Entries supplied.
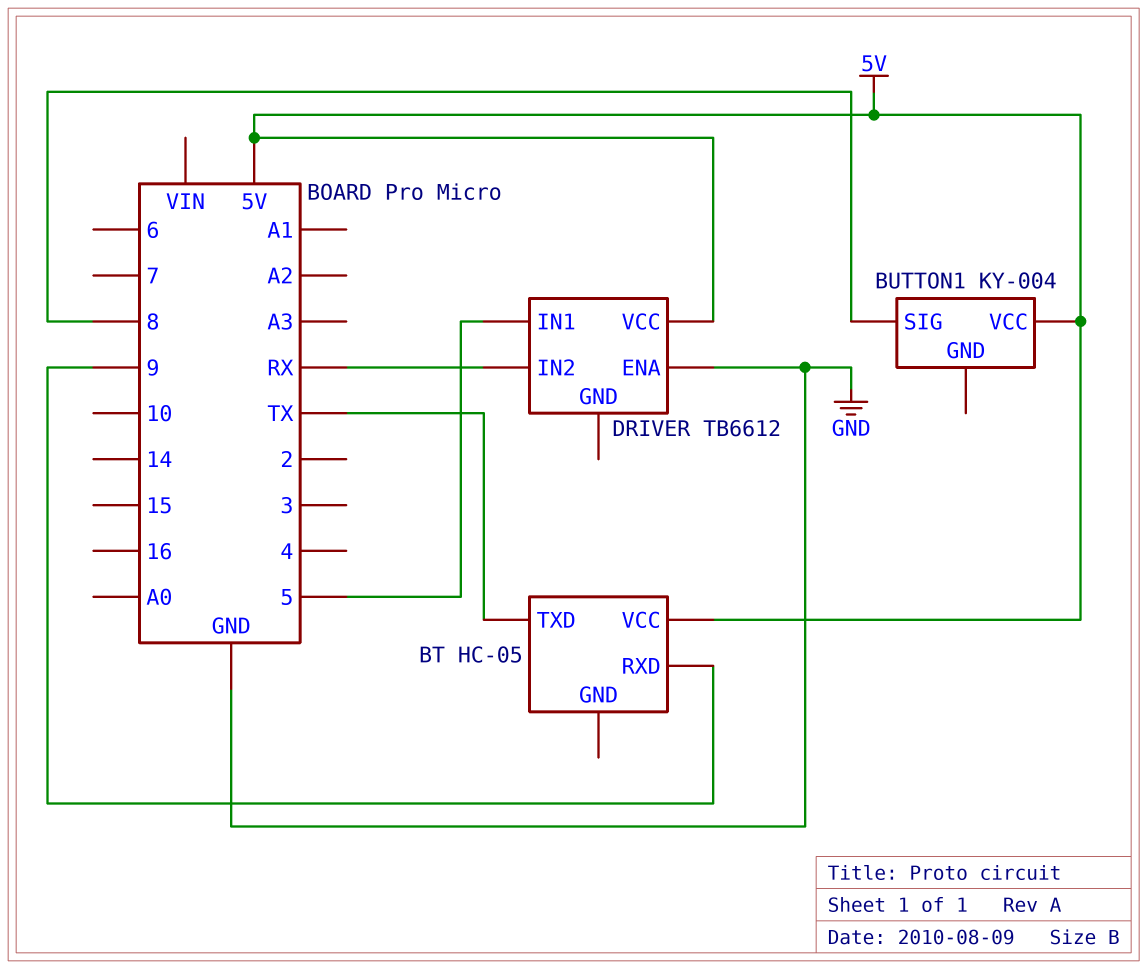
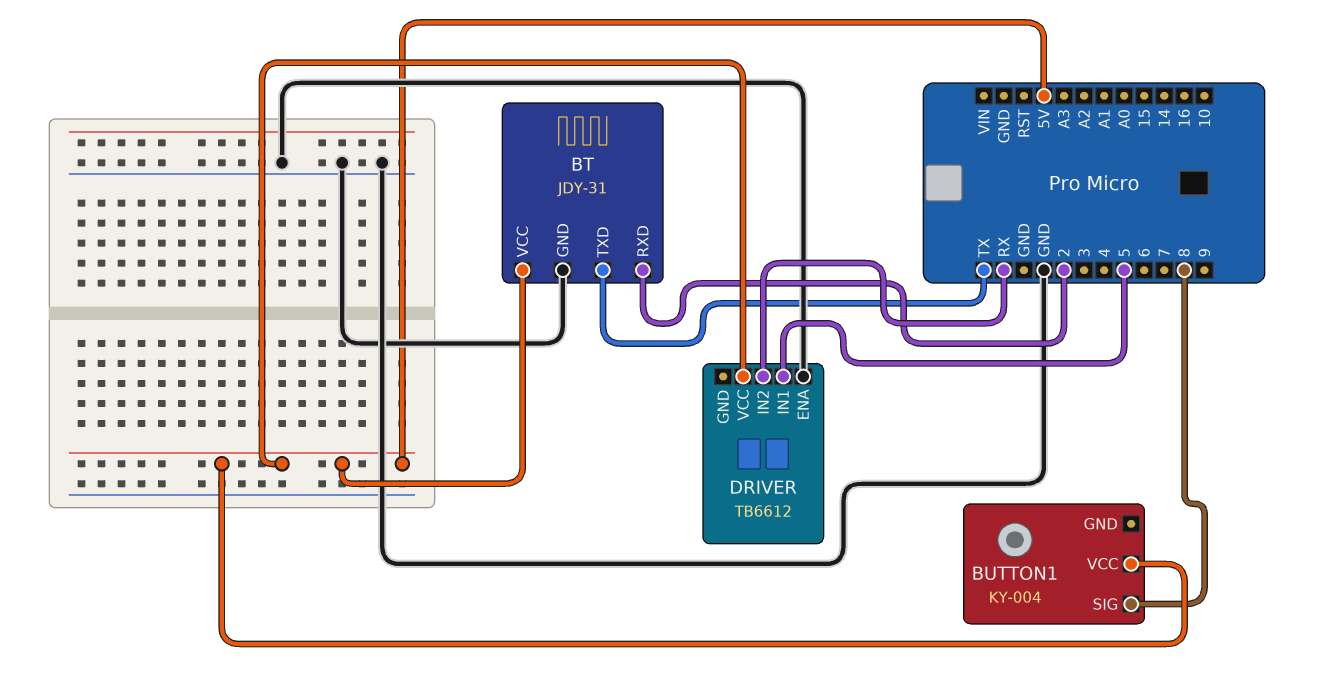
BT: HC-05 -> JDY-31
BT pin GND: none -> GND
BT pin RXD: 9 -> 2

--

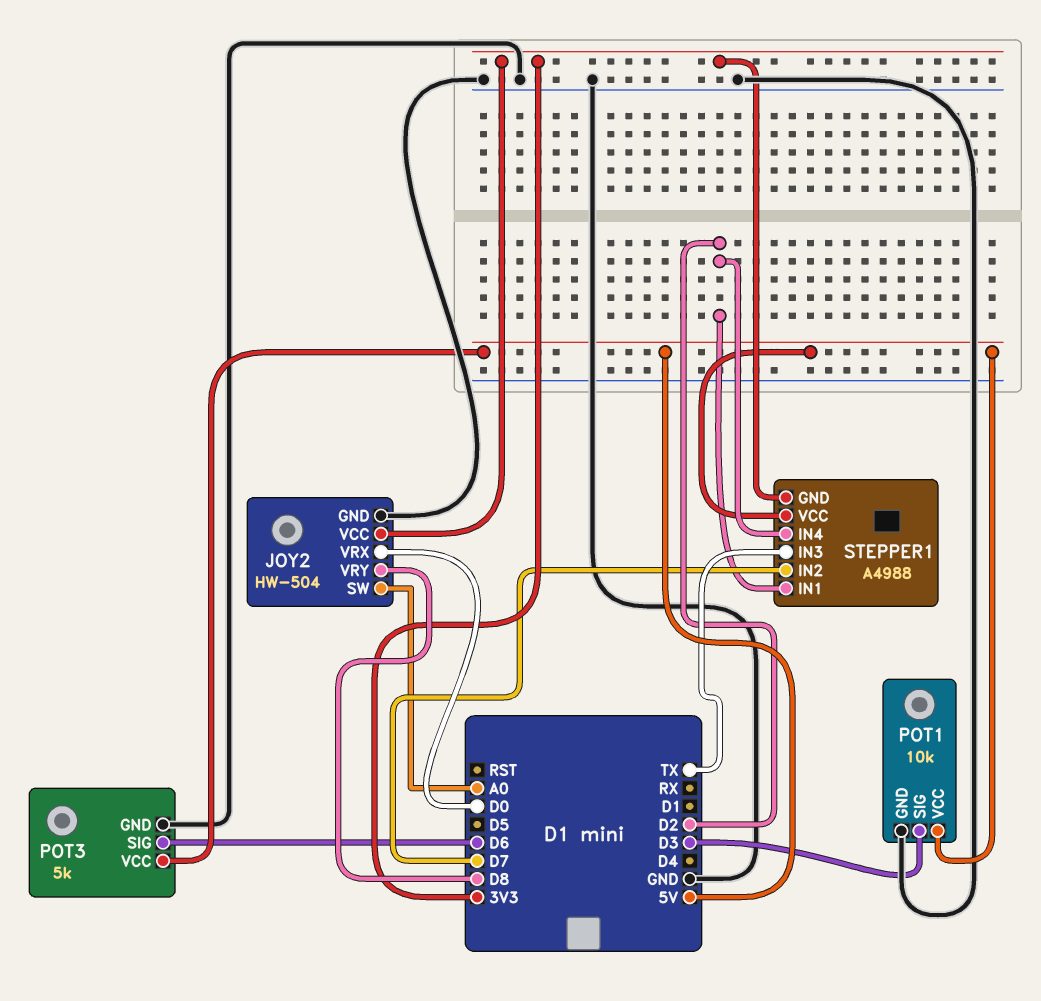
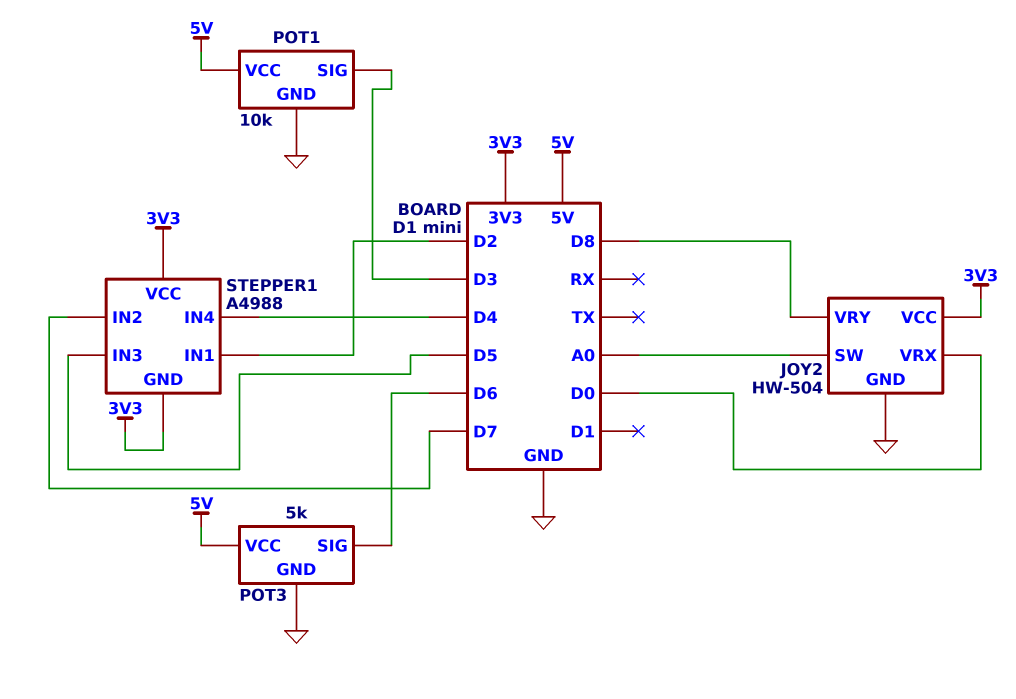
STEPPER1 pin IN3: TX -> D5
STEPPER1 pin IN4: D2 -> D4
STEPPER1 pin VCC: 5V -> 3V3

Task directions.
Please give back, exactly as it stands above, the stretch from the line with "STEPPER1 pin IN3: TX -> D5" through the line with "STEPPER1 pin VCC: 5V -> 3V3", and no line outside it.

Response below.
STEPPER1 pin IN3: TX -> D5
STEPPER1 pin IN4: D2 -> D4
STEPPER1 pin VCC: 5V -> 3V3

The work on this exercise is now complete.